_TASK GOAL_. Copy word for word, please, the lines of the entries below running from the one containing "(610, 325) = (189, 89): none -> grey ring" to the one containing "(221, 394) = (229, 352): purple", both ends included.

_TASK INPUT_.
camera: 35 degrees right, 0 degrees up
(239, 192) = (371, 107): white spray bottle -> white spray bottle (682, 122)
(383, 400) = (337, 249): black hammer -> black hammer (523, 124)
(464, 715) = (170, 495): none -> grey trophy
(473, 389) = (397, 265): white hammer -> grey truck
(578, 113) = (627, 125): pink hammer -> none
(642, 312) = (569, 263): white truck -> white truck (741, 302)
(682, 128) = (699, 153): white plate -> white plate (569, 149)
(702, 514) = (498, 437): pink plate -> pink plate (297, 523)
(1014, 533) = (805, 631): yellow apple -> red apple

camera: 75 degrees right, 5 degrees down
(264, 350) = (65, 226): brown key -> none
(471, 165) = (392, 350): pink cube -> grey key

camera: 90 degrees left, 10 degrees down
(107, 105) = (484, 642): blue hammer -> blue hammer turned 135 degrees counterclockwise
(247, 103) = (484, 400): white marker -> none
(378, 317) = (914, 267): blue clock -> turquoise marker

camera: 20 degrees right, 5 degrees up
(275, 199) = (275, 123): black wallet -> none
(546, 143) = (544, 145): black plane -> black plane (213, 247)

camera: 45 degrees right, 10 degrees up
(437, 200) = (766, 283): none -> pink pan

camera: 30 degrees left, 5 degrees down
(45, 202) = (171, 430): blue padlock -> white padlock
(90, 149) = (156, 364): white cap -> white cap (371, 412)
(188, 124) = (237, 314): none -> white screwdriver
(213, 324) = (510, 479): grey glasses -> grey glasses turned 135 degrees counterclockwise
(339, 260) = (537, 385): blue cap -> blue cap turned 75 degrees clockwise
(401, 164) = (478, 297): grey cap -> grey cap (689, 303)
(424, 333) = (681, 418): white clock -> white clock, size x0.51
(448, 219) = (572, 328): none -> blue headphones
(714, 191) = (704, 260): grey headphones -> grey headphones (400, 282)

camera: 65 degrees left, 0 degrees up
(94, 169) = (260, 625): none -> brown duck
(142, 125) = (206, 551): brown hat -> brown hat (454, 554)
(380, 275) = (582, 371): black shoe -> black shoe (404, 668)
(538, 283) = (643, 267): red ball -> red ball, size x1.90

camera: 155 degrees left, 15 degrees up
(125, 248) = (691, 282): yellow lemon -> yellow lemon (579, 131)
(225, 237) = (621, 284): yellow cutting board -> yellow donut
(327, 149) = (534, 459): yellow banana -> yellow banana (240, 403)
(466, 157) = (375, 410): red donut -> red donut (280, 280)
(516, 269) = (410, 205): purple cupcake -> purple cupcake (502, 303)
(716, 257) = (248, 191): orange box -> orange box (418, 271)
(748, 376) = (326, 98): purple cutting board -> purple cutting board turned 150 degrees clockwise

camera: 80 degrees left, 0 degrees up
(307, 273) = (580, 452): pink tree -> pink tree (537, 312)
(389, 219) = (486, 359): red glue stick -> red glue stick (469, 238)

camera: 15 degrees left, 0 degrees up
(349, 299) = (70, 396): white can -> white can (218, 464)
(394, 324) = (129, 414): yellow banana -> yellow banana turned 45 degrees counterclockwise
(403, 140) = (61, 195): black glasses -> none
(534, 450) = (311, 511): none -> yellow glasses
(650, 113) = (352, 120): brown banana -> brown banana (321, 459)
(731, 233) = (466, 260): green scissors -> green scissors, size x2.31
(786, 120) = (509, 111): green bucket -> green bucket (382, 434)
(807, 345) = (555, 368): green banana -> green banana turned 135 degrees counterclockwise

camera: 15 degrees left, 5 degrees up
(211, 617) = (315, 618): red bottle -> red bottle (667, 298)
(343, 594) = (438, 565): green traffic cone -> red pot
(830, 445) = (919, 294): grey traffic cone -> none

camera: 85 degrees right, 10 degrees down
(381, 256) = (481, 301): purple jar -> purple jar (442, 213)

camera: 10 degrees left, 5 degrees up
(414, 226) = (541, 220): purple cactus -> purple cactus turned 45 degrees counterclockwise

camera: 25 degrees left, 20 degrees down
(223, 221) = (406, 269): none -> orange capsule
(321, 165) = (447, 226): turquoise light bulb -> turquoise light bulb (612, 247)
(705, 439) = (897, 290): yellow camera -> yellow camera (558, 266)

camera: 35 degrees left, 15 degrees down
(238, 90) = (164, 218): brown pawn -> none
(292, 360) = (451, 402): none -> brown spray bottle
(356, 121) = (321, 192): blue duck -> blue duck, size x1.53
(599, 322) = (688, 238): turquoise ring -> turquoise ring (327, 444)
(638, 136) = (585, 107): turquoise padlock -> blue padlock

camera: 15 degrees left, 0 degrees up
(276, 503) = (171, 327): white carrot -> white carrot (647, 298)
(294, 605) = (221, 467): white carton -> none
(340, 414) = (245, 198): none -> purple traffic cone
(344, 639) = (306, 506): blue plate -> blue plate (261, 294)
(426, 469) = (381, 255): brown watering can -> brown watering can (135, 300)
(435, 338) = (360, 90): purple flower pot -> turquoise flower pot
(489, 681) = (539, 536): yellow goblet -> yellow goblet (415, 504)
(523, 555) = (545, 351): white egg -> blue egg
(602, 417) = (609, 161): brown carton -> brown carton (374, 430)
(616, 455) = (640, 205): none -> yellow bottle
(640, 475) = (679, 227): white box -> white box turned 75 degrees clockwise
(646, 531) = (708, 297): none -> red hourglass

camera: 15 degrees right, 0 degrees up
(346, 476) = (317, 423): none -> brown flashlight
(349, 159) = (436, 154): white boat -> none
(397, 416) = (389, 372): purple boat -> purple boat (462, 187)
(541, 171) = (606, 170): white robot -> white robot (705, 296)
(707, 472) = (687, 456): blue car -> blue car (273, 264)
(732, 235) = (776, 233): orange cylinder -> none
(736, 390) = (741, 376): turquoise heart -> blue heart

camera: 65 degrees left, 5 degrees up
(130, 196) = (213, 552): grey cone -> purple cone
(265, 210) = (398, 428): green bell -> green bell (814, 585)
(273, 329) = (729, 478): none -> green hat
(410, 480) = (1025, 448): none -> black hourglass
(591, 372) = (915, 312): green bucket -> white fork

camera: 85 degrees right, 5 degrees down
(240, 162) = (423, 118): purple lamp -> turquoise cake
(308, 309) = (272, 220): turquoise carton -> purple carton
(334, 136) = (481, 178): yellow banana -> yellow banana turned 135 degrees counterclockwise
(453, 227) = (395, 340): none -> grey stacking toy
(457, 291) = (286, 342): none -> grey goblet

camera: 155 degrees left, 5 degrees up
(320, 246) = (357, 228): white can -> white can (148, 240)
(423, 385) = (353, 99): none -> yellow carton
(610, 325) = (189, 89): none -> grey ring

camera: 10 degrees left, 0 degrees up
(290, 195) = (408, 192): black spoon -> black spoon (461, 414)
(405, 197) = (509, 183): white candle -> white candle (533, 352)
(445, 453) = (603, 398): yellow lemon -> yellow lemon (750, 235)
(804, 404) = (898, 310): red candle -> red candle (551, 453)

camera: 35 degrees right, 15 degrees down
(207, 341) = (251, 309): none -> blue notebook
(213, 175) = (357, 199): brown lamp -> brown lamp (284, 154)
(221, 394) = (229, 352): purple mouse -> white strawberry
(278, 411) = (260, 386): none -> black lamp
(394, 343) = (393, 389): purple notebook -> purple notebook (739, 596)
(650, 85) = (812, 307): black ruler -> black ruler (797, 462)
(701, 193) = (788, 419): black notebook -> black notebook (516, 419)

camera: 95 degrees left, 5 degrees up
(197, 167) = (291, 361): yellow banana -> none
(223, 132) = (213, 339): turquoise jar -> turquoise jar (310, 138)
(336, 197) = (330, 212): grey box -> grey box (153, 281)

_PROBLEM SOLUTION_.
(610, 325) = (189, 89): none -> grey ring

camera: 10 degrees left, 0 degrees up
(290, 195) = (408, 192): black spoon -> black spoon (461, 414)
(405, 197) = (509, 183): white candle -> white candle (533, 352)
(445, 453) = (603, 398): yellow lemon -> yellow lemon (750, 235)
(804, 404) = (898, 310): red candle -> red candle (551, 453)

camera: 35 degrees right, 15 degrees down
(207, 341) = (251, 309): none -> blue notebook
(213, 175) = (357, 199): brown lamp -> brown lamp (284, 154)
(221, 394) = (229, 352): purple mouse -> white strawberry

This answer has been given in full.